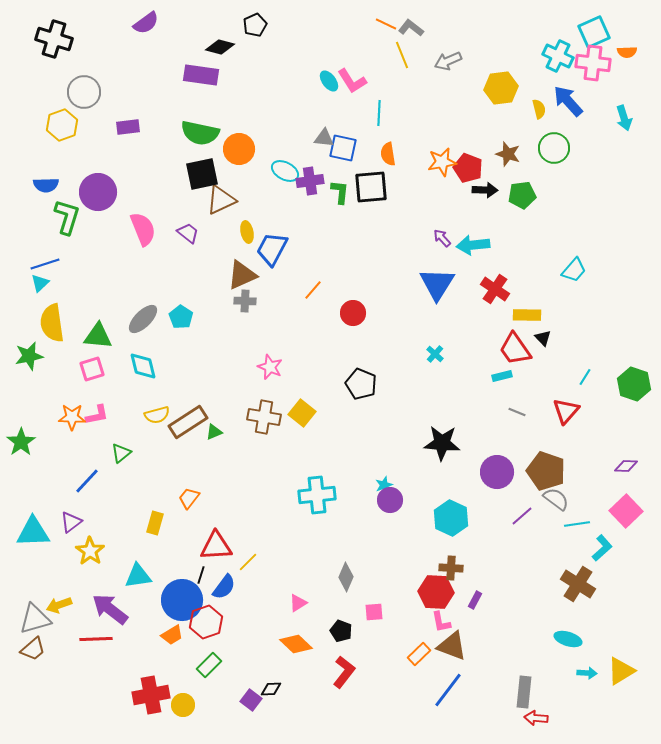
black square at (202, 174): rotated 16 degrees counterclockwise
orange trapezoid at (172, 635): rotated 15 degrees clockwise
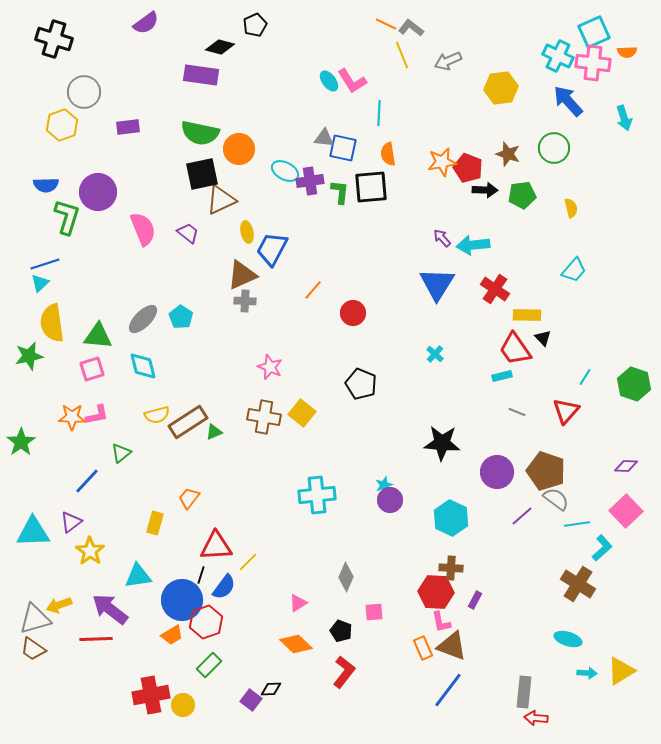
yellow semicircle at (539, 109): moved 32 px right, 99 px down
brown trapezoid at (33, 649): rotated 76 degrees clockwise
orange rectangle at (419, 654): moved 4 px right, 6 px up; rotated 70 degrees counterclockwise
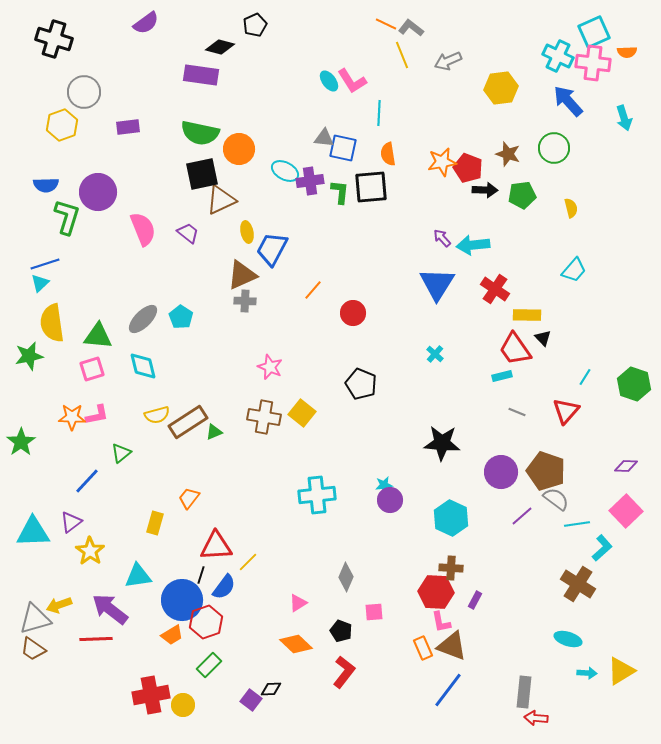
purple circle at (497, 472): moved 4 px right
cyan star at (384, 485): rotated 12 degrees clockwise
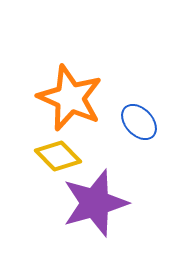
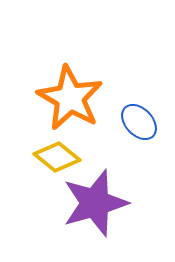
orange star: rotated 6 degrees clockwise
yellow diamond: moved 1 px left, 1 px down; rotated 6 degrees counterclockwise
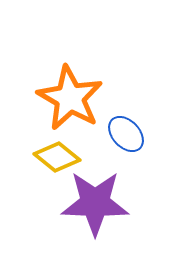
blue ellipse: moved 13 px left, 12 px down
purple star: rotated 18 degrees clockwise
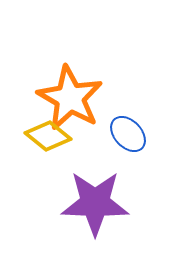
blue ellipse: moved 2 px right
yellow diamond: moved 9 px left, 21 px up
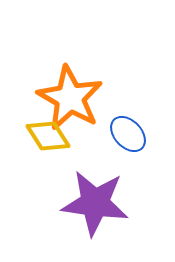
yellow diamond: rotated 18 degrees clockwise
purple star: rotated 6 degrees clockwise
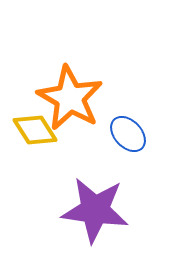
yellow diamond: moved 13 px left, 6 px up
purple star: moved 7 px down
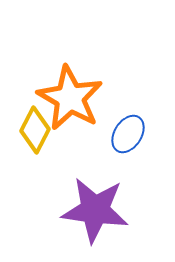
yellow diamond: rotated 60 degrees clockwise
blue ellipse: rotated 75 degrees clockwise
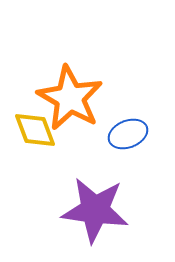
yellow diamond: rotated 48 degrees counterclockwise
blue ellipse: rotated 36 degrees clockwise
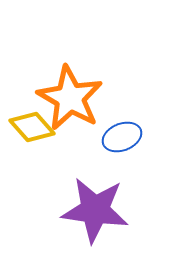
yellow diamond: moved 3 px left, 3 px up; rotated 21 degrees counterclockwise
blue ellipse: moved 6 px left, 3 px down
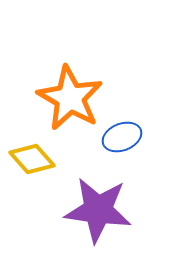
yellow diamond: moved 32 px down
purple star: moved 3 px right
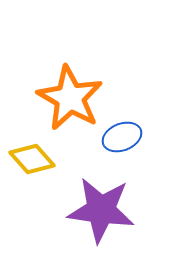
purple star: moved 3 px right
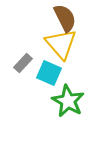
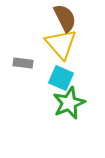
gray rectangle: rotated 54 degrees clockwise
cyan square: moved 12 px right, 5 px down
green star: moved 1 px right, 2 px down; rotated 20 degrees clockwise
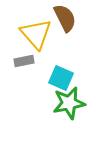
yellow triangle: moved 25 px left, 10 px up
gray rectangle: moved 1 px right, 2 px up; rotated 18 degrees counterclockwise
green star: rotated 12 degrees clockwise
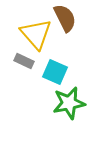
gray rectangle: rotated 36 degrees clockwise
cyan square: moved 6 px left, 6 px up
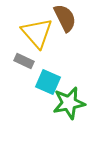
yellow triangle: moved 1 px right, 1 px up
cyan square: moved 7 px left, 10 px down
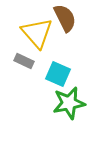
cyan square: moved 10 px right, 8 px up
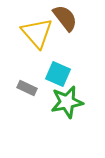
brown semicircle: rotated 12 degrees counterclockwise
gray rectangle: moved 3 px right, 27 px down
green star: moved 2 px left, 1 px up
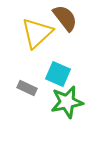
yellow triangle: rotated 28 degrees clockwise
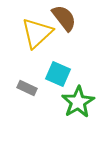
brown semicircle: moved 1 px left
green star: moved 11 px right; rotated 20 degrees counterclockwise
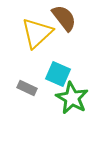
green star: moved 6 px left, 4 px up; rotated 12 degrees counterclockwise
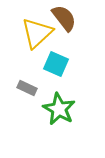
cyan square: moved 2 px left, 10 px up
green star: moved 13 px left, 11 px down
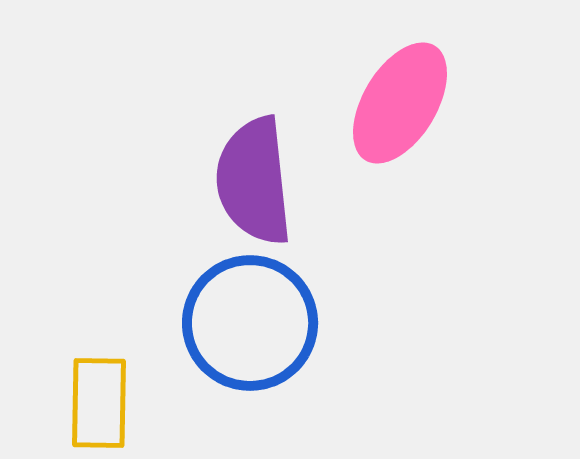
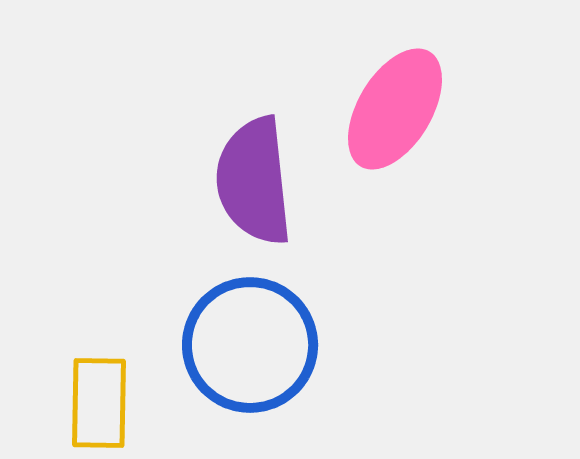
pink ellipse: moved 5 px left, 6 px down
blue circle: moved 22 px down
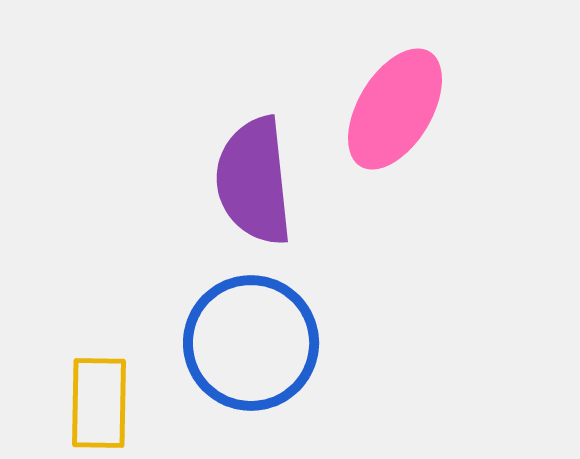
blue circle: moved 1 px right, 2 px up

▬▬▬

§ REQUIRED WORK
Please return the lines from the start of the records above through the line that contains "orange rectangle at", including that line, and copy each one unchanged. Leave the picture lines out of your answer.

§ FINISHED TASK
black square at (202, 174): rotated 16 degrees counterclockwise
orange trapezoid at (172, 635): rotated 15 degrees clockwise
yellow semicircle at (539, 109): moved 32 px right, 99 px down
brown trapezoid at (33, 649): rotated 76 degrees clockwise
orange rectangle at (419, 654): moved 4 px right, 6 px up; rotated 70 degrees counterclockwise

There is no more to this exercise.